◆ **Exercise**:
Return all lines from the listing below in which the string "image" occurs.

◆ **Exercise inputs**:
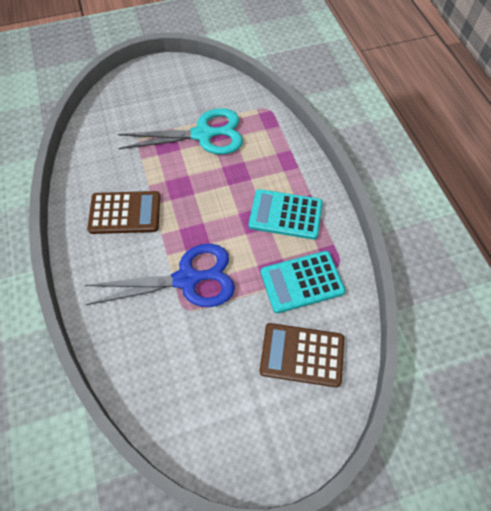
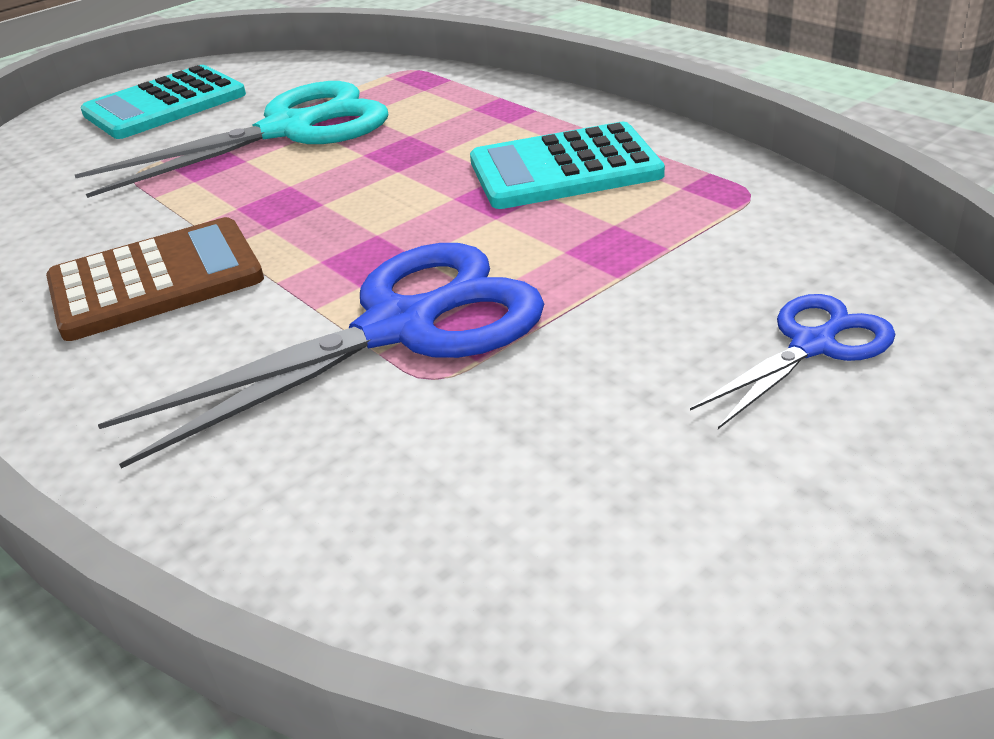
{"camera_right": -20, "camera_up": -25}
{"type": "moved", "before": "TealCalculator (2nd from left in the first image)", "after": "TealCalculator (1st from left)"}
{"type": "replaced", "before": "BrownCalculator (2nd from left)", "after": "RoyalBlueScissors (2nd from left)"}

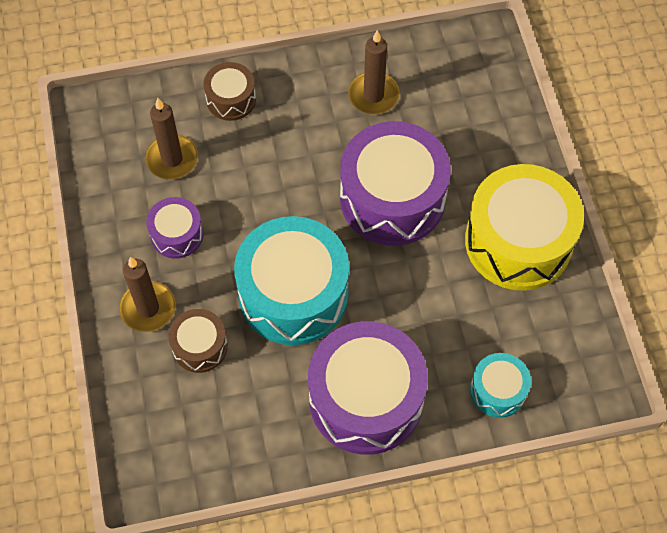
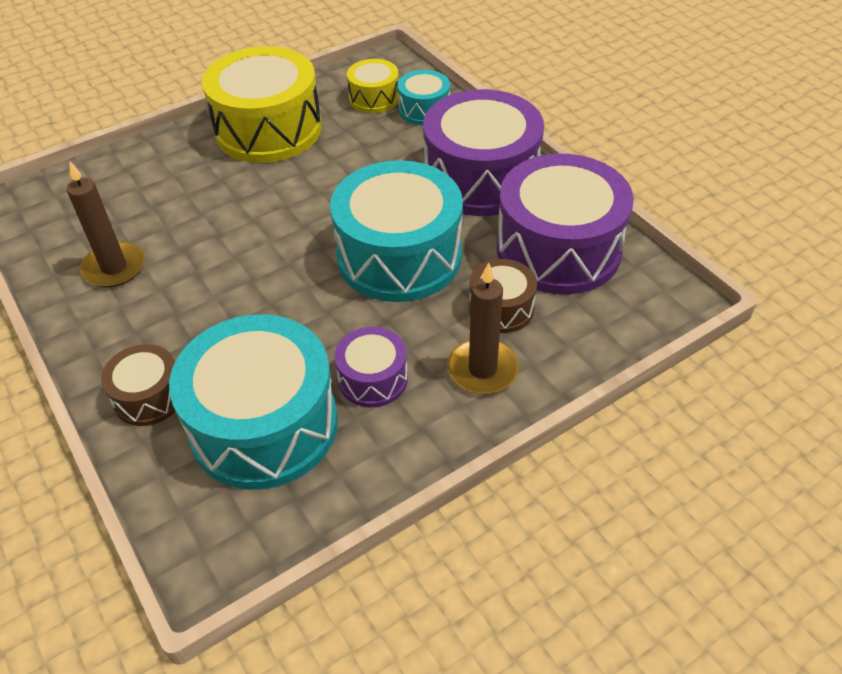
{"camera_right": -110, "camera_up": -15}
{"type": "replaced", "before": "BrownCandle (2nd from left)", "after": "TealDrum (1st from left)"}
{"type": "added", "after": "BrightYellowDrum (2nd from left)"}
{"type": "moved", "before": "VioletDrum (3rd from left)"}

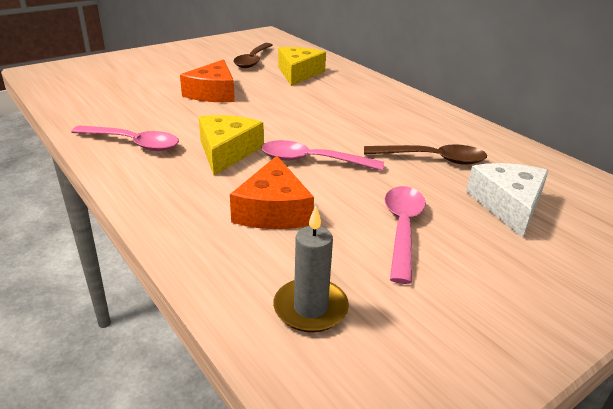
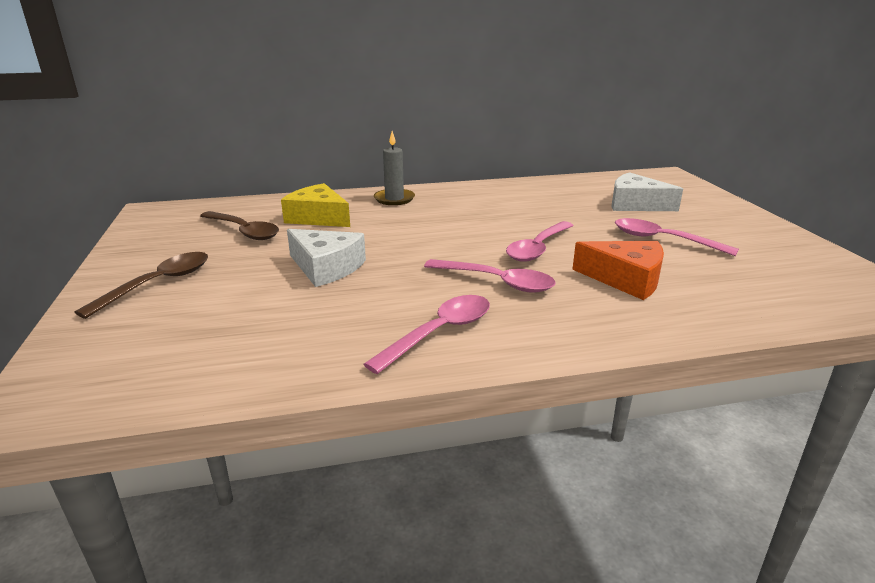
{"camera_right": -65, "camera_up": -5}
{"type": "moved", "before": "BrownTeaspoon (2nd from left in the first image)", "after": "BrownTeaspoon (1st from left)"}
{"type": "recoloured", "before": "OrangePieceOfCheese (1st from left)", "after": "WhitePieceOfCheese (1st from left)"}
{"type": "moved", "before": "GrayCandle"}
{"type": "replaced", "before": "BrightYellowPieceOfCheese (1st from left)", "after": "PinkTeaspoon (2nd from left)"}

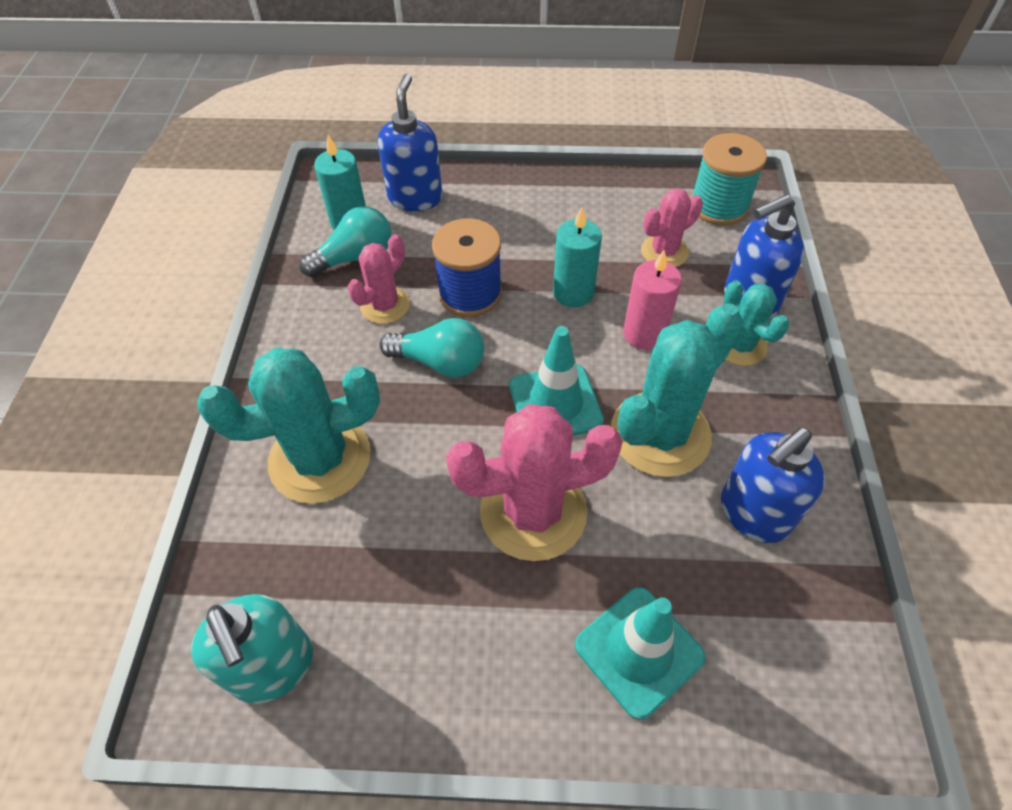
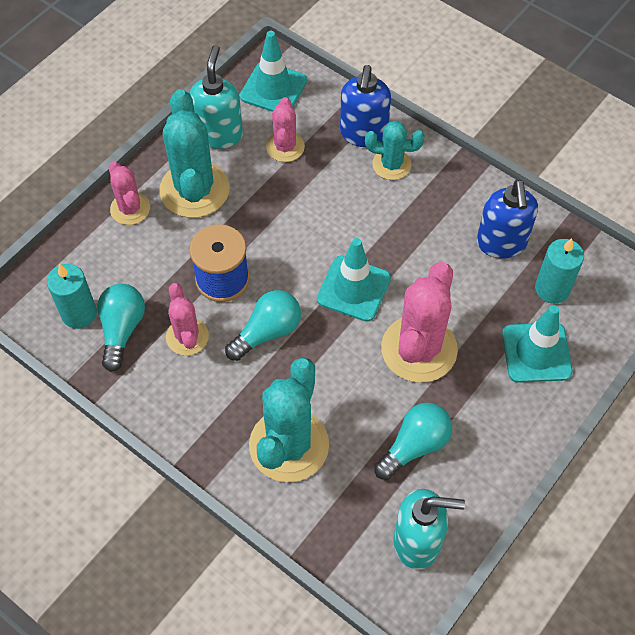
{"camera_right": -55, "camera_up": 5}
{"type": "added", "after": "PinkSaguaroCactus (1st from left)"}
{"type": "moved", "before": "TealSaguaroCactus (2nd from left in the first image)", "after": "TealSaguaroCactus (1st from left)"}
{"type": "added", "after": "TealSoapPump (1st from left)"}
{"type": "replaced", "before": "TealSpool", "after": "TealTrafficCone (1st from left)"}
{"type": "added", "after": "TealBulb (3rd from left)"}
{"type": "moved", "before": "TealCandle (2nd from left)"}
{"type": "removed", "before": "RoyalBlueSoapPump (1st from left)"}
{"type": "removed", "before": "PinkCandle"}

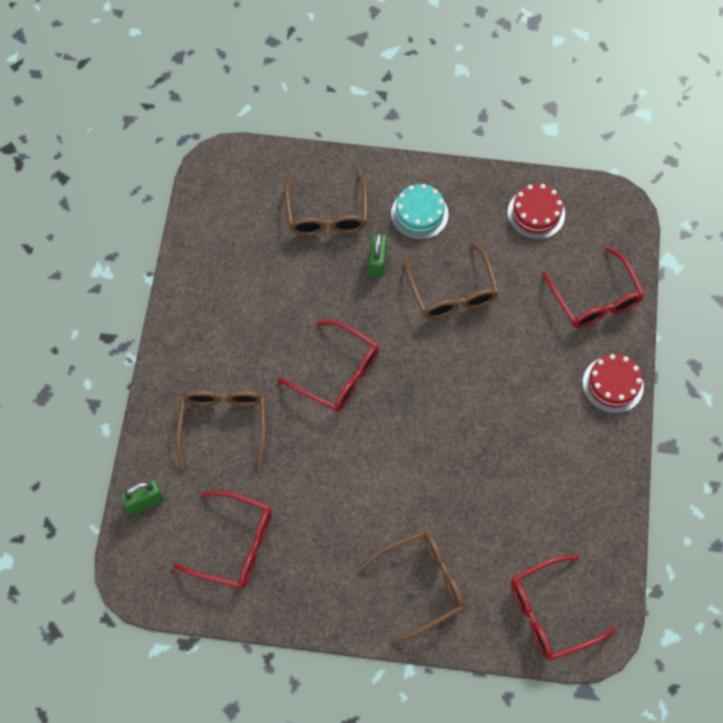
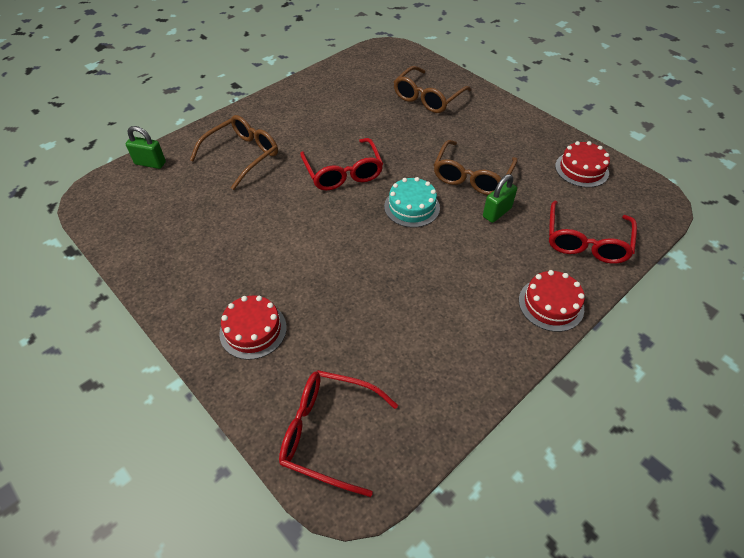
{"camera_right": 40, "camera_up": -15}
{"type": "replaced", "before": "BrownGlasses (3rd from left)", "after": "CrimsonLayerCake (1st from left)"}
{"type": "moved", "before": "TealLayerCake"}
{"type": "moved", "before": "EmeraldPadlock (2nd from left)"}
{"type": "removed", "before": "CrimsonGlasses (1st from left)"}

◆ **Task answer**:
{"type": "moved", "before": "TealCalculator (2nd from left in the first image)", "after": "TealCalculator (1st from left)"}
{"type": "moved", "before": "BrownTeaspoon (2nd from left in the first image)", "after": "BrownTeaspoon (1st from left)"}
{"type": "moved", "before": "TealSaguaroCactus (2nd from left in the first image)", "after": "TealSaguaroCactus (1st from left)"}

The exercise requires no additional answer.